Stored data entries

+++

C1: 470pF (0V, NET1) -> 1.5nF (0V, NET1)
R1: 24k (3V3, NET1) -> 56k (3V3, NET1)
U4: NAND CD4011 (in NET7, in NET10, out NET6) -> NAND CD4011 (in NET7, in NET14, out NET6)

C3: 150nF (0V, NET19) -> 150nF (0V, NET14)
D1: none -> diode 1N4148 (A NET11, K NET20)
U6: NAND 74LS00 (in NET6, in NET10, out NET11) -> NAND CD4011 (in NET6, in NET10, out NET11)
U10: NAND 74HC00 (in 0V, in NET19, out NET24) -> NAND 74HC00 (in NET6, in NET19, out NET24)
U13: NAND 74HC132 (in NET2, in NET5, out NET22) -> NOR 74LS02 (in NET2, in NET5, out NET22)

+++

Work task: The response should consist of all the entries, reproduced word for word.

Response to the exercise:
C1: 470pF (0V, NET1) -> 1.5nF (0V, NET1)
R1: 24k (3V3, NET1) -> 56k (3V3, NET1)
U4: NAND CD4011 (in NET7, in NET10, out NET6) -> NAND CD4011 (in NET7, in NET14, out NET6)

C3: 150nF (0V, NET19) -> 150nF (0V, NET14)
D1: none -> diode 1N4148 (A NET11, K NET20)
U6: NAND 74LS00 (in NET6, in NET10, out NET11) -> NAND CD4011 (in NET6, in NET10, out NET11)
U10: NAND 74HC00 (in 0V, in NET19, out NET24) -> NAND 74HC00 (in NET6, in NET19, out NET24)
U13: NAND 74HC132 (in NET2, in NET5, out NET22) -> NOR 74LS02 (in NET2, in NET5, out NET22)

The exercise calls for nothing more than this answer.